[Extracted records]

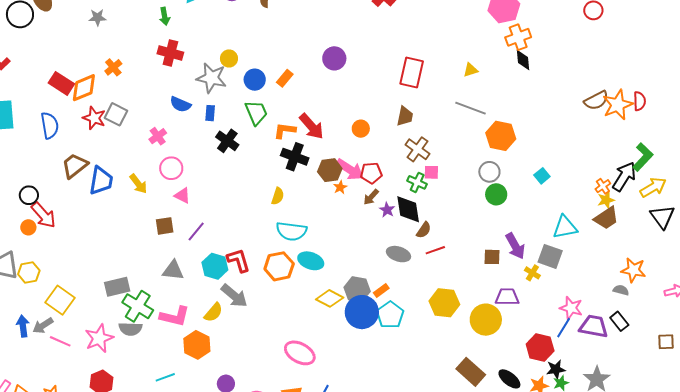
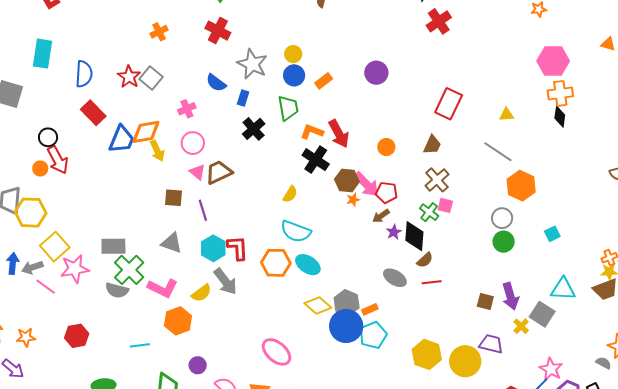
yellow circle: (229, 58) -> (293, 54), moved
red rectangle: (61, 83) -> (93, 113), moved
orange diamond: (84, 88) -> (146, 132), moved
brown trapezoid: (75, 166) -> (219, 172), moved
purple line: (196, 232) -> (203, 210), turned -70
yellow hexagon: (29, 272) -> (31, 213), size x1.4
yellow hexagon: (444, 303) -> (427, 354), moved
pink star: (99, 338) -> (75, 269), moved

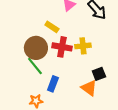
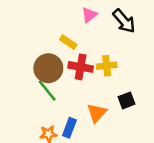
blue rectangle: (53, 84) -> (69, 128), moved
orange triangle: (89, 88) -> (97, 113), moved, turned 36

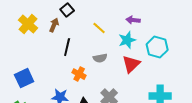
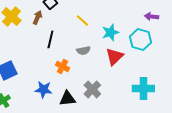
purple arrow: (133, 20) -> (151, 16), moved

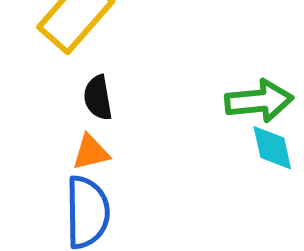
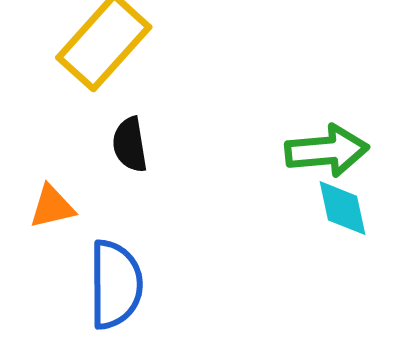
orange triangle: (91, 152) -> (52, 207), moved

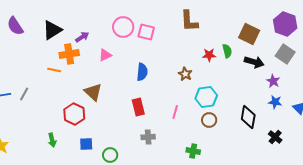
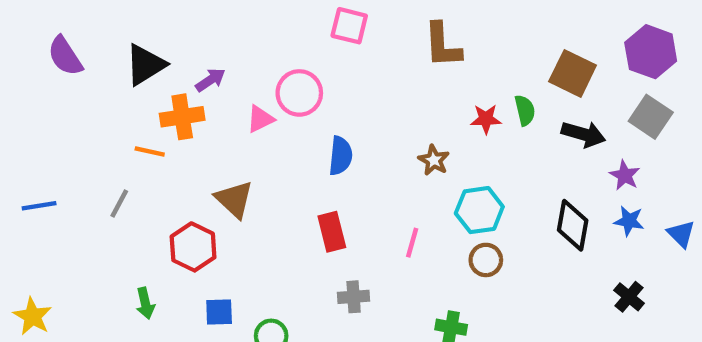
pink circle: (123, 27) -> (299, 93), moved
pink square: (146, 32) -> (349, 26), moved
gray line: (24, 94) -> (119, 204), moved
black diamond: (248, 117) -> (573, 225), moved

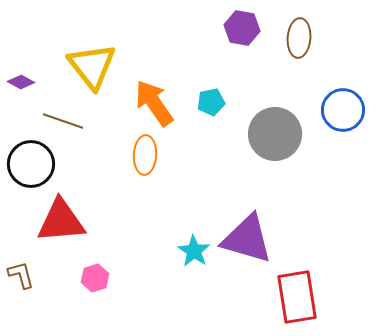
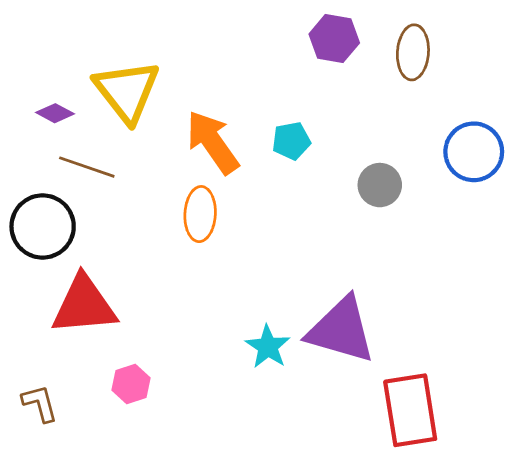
purple diamond: (21, 82) -> (55, 113), moved
gray circle: (275, 134) -> (380, 185), size x0.6
brown L-shape: (21, 275) -> (40, 403), moved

▶ [Task instructions]
Copy out exactly the lines between the line containing "yellow hexagon: (444, 303)" and the end of the entries, including both, and leave the pictures behind.

▶ [Output for this task]
yellow hexagon: (444, 303) -> (427, 354), moved
pink star: (99, 338) -> (75, 269), moved

blue rectangle: (53, 84) -> (69, 128), moved
orange triangle: (89, 88) -> (97, 113), moved, turned 36

purple arrow: (133, 20) -> (151, 16), moved

orange triangle: (91, 152) -> (52, 207), moved

pink circle: (123, 27) -> (299, 93), moved
pink square: (146, 32) -> (349, 26), moved
gray line: (24, 94) -> (119, 204), moved
black diamond: (248, 117) -> (573, 225), moved

purple diamond: (21, 82) -> (55, 113), moved
gray circle: (275, 134) -> (380, 185), size x0.6
brown L-shape: (21, 275) -> (40, 403), moved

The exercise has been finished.